### EXERCISE DIRECTIONS
The stretch wanted below opens at the line containing "brown arrow: (206, 105) -> (333, 226), moved" and closes at the line containing "black L-shape: (320, 278)". Please return it exactly, with no other lines.

### RECORDS FOR THE TASK
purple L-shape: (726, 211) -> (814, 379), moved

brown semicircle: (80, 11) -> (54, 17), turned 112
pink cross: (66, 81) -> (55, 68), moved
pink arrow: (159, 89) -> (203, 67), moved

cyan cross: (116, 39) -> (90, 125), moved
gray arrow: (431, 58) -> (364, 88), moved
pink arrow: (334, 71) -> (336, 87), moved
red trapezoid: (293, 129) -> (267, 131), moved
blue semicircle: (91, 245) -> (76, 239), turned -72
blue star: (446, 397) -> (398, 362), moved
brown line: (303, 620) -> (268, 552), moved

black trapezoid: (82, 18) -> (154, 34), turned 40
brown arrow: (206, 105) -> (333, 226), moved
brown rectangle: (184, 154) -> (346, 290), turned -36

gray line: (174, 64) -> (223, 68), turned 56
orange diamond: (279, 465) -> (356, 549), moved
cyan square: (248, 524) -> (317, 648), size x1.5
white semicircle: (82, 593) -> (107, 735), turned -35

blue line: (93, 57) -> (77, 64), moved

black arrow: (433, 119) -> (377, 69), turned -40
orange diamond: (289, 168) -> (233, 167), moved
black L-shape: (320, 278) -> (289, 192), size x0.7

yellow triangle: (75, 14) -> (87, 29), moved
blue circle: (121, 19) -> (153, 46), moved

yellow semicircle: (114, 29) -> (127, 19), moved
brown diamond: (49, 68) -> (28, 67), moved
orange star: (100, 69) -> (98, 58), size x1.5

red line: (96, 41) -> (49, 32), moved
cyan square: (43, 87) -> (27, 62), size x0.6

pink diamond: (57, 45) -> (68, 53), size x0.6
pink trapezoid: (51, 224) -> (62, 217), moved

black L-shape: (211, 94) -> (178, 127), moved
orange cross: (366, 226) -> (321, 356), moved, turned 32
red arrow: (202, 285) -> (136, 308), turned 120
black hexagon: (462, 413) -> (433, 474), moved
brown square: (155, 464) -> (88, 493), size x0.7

### SOLVED PROBLEM
brown arrow: (206, 105) -> (333, 226), moved
brown rectangle: (184, 154) -> (346, 290), turned -36

gray line: (174, 64) -> (223, 68), turned 56
orange diamond: (279, 465) -> (356, 549), moved
cyan square: (248, 524) -> (317, 648), size x1.5
white semicircle: (82, 593) -> (107, 735), turned -35

blue line: (93, 57) -> (77, 64), moved

black arrow: (433, 119) -> (377, 69), turned -40
orange diamond: (289, 168) -> (233, 167), moved
black L-shape: (320, 278) -> (289, 192), size x0.7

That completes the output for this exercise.